[Excerpts from a dataset]
★ ★ ★ ★ ★ ★ ★

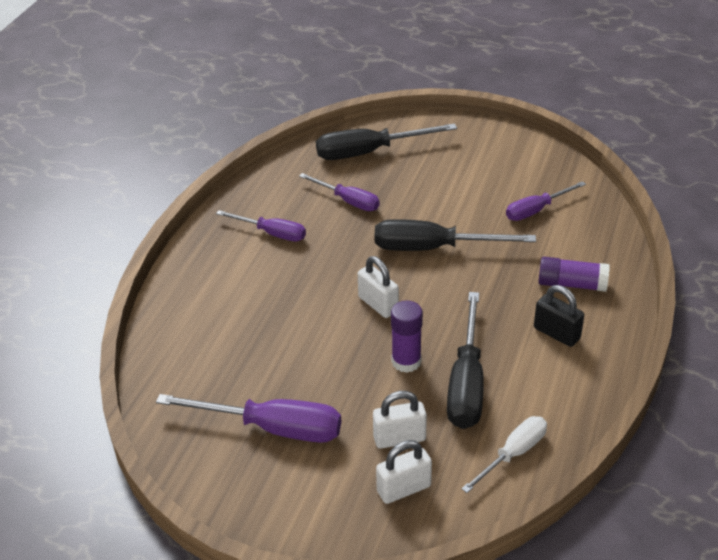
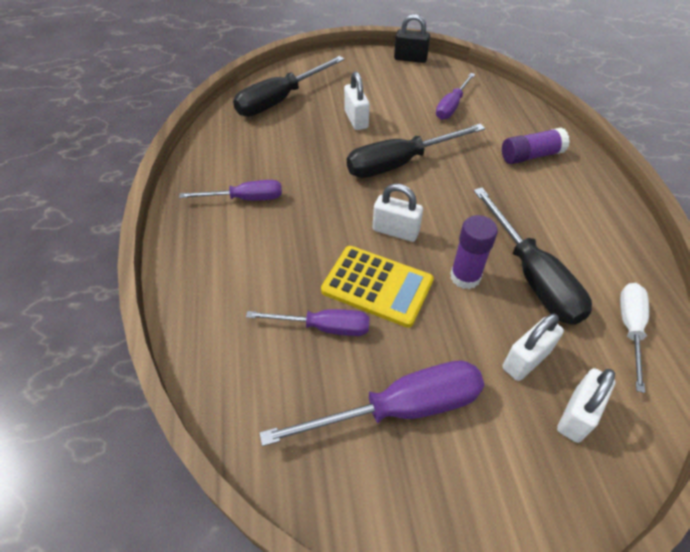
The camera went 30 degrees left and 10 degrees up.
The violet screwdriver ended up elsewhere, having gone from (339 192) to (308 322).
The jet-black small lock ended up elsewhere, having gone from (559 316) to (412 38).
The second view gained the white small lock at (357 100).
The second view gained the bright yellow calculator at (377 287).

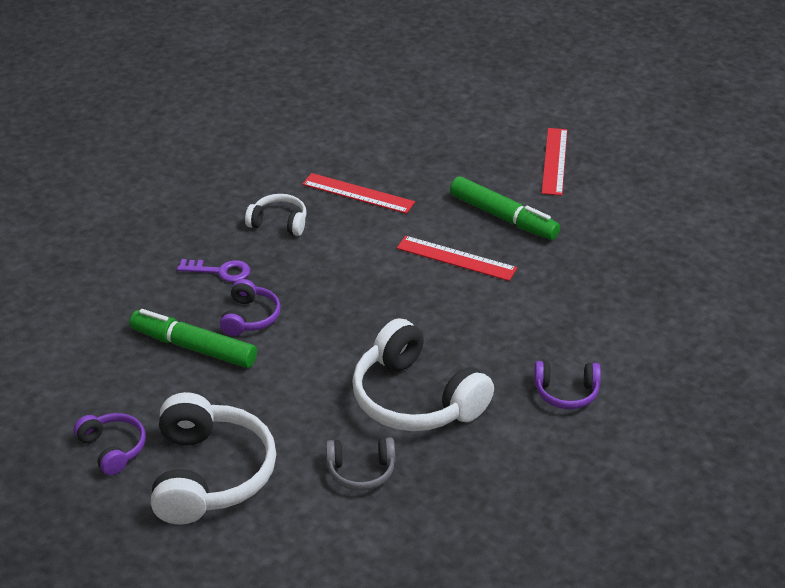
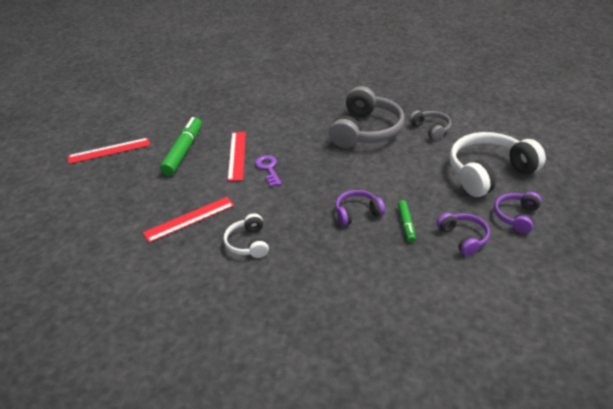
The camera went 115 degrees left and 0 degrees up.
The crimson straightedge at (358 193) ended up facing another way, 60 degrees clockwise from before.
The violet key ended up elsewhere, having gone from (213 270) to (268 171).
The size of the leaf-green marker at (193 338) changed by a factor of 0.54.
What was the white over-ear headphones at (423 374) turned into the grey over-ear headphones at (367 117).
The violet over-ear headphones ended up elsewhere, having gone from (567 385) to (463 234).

★ ★ ★ ★ ★ ★ ★

• _Problem details_
Print exactly the lines that run from the line containing "The size of" to the end of the data, both ends included.

• _Answer_
The size of the leaf-green marker at (193 338) changed by a factor of 0.54.
What was the white over-ear headphones at (423 374) turned into the grey over-ear headphones at (367 117).
The violet over-ear headphones ended up elsewhere, having gone from (567 385) to (463 234).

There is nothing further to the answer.